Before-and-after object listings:
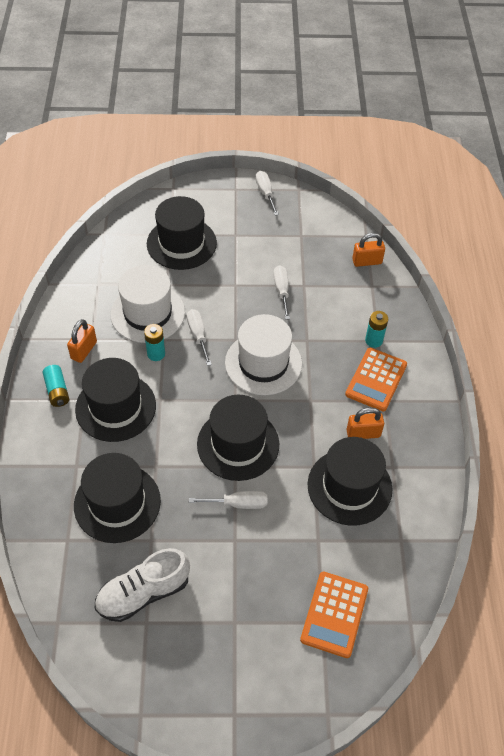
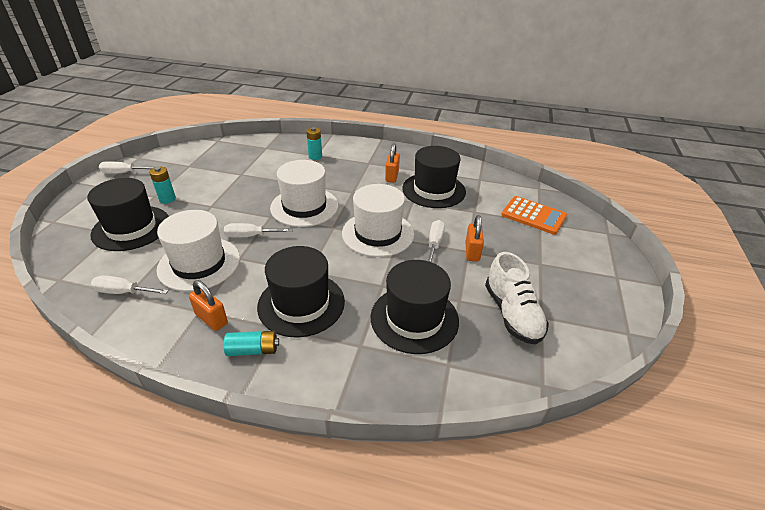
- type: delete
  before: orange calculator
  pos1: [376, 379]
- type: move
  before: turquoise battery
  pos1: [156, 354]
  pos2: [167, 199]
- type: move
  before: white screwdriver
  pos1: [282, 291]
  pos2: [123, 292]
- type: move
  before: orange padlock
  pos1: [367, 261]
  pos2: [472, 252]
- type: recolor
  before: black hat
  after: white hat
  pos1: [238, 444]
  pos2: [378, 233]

- WORK INSTRUCTIONS
Every line above is to be returned exactly, with its pictures removed.

- SOLUTION
- type: delete
  before: orange calculator
  pos1: [376, 379]
- type: move
  before: turquoise battery
  pos1: [156, 354]
  pos2: [167, 199]
- type: move
  before: white screwdriver
  pos1: [282, 291]
  pos2: [123, 292]
- type: move
  before: orange padlock
  pos1: [367, 261]
  pos2: [472, 252]
- type: recolor
  before: black hat
  after: white hat
  pos1: [238, 444]
  pos2: [378, 233]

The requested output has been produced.